### To-do item
Which lines run from the one containing "armchair: (581, 1068)" to the last line of the entries? Return them exactly, with nothing more.

### Before and after image sets
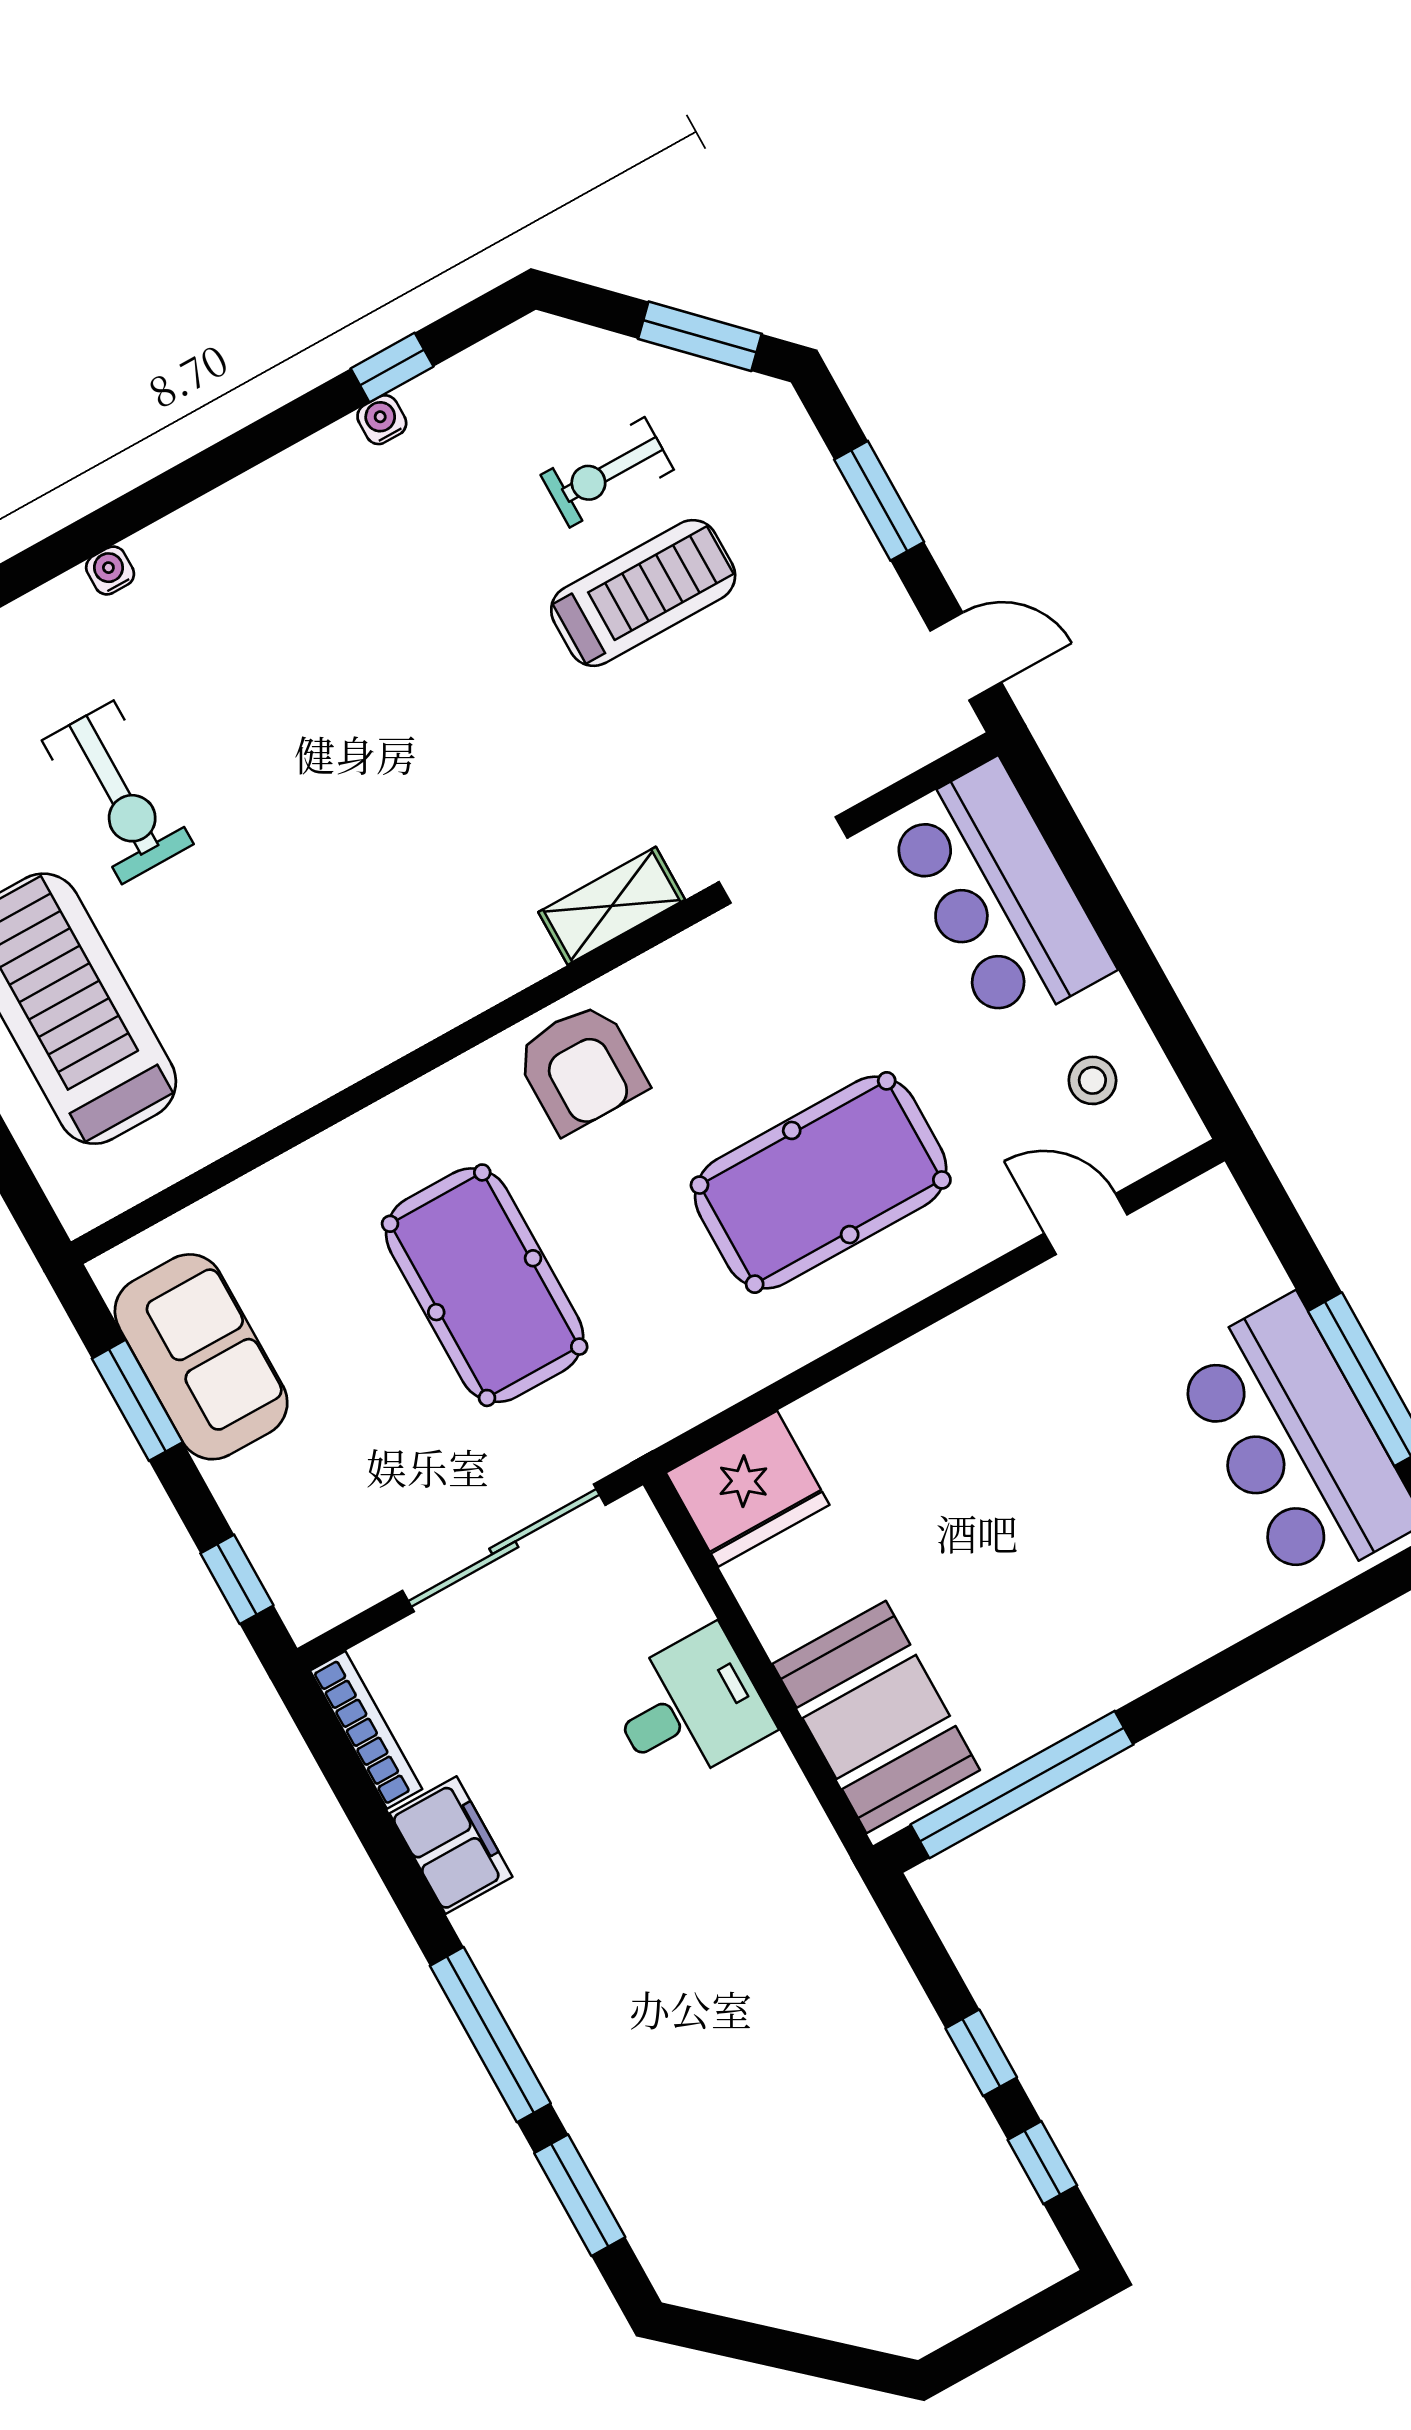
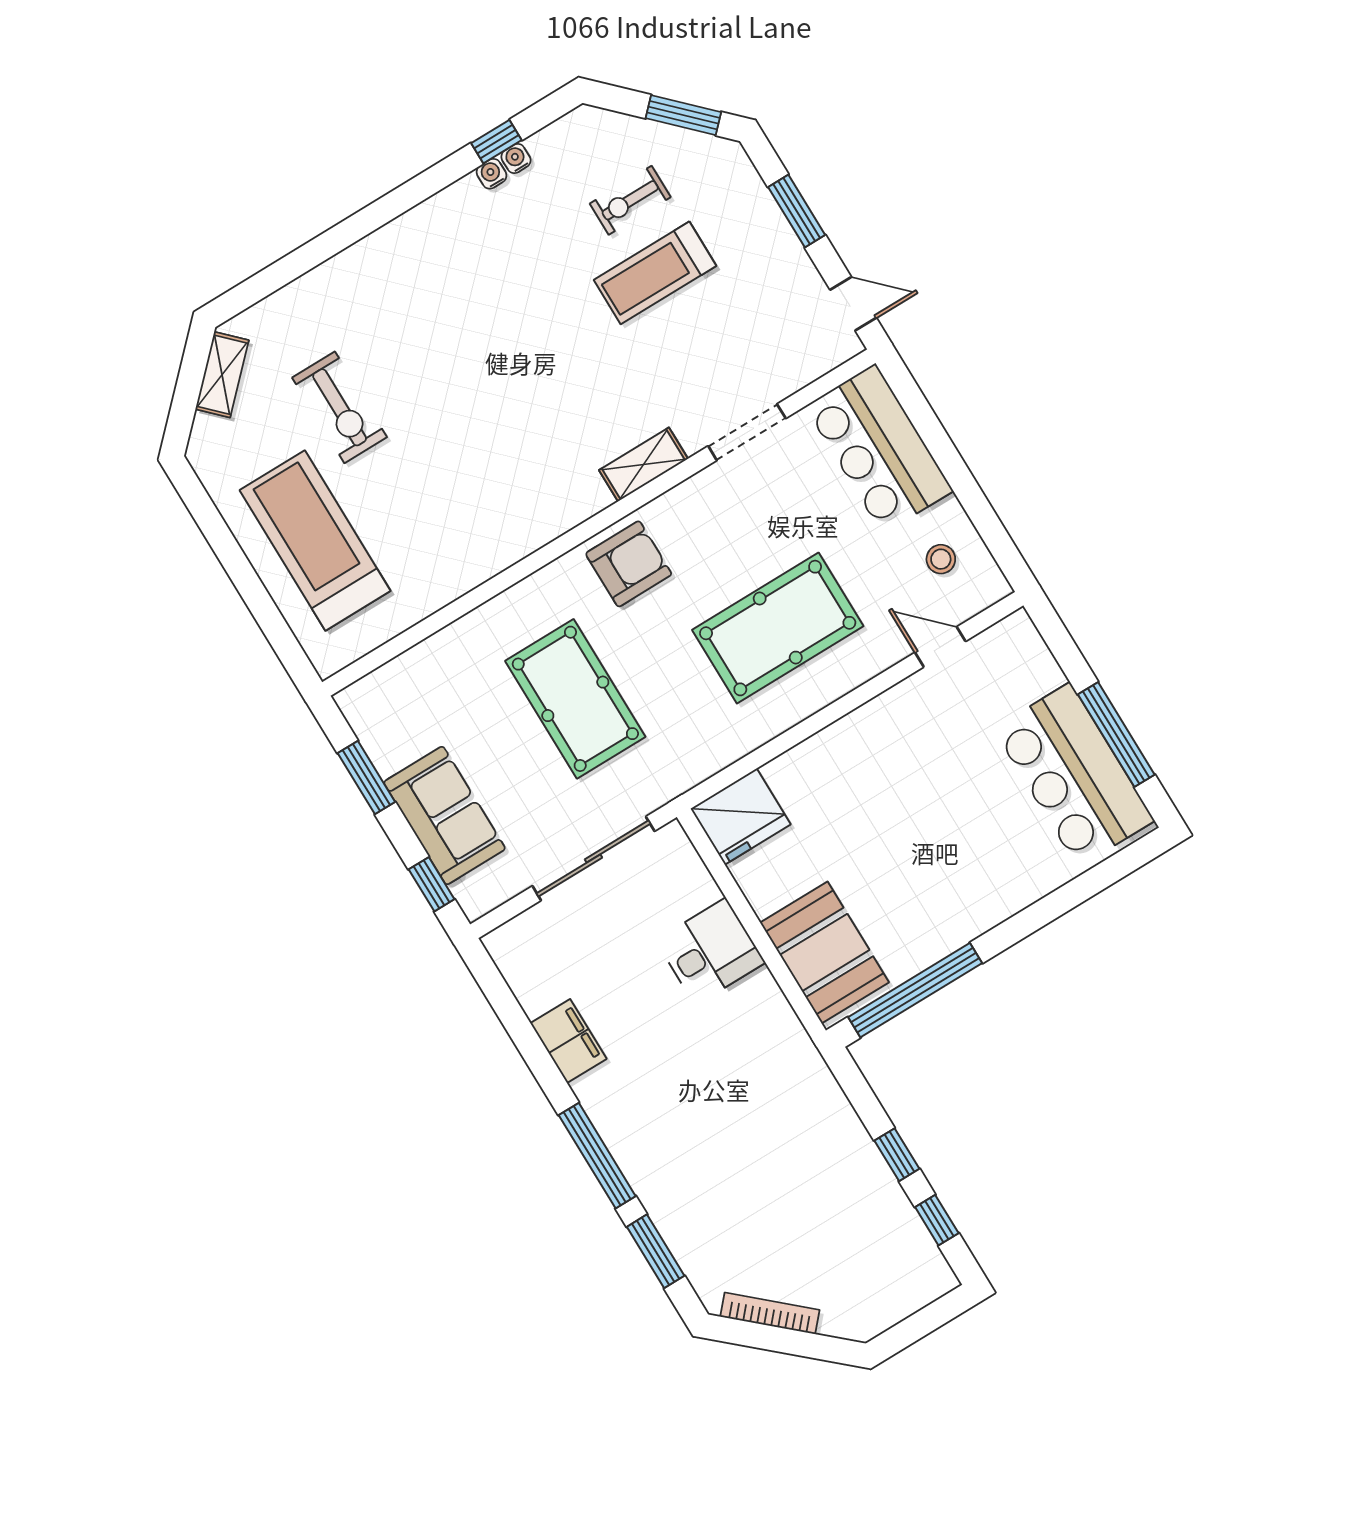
water cooler: (110, 571) -> (516, 159), moved
treadmill: (643, 593) -> (655, 273), turned 180
armchair: (581, 1068) -> (629, 564), turned -90
sofa: (201, 1357) -> (445, 815), moved
bookcase: (366, 1730) -> (770, 1313), moved, turned -48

### Exercise answer
armchair: (581, 1068) -> (629, 564), turned -90
sofa: (201, 1357) -> (445, 815), moved
bookcase: (366, 1730) -> (770, 1313), moved, turned -48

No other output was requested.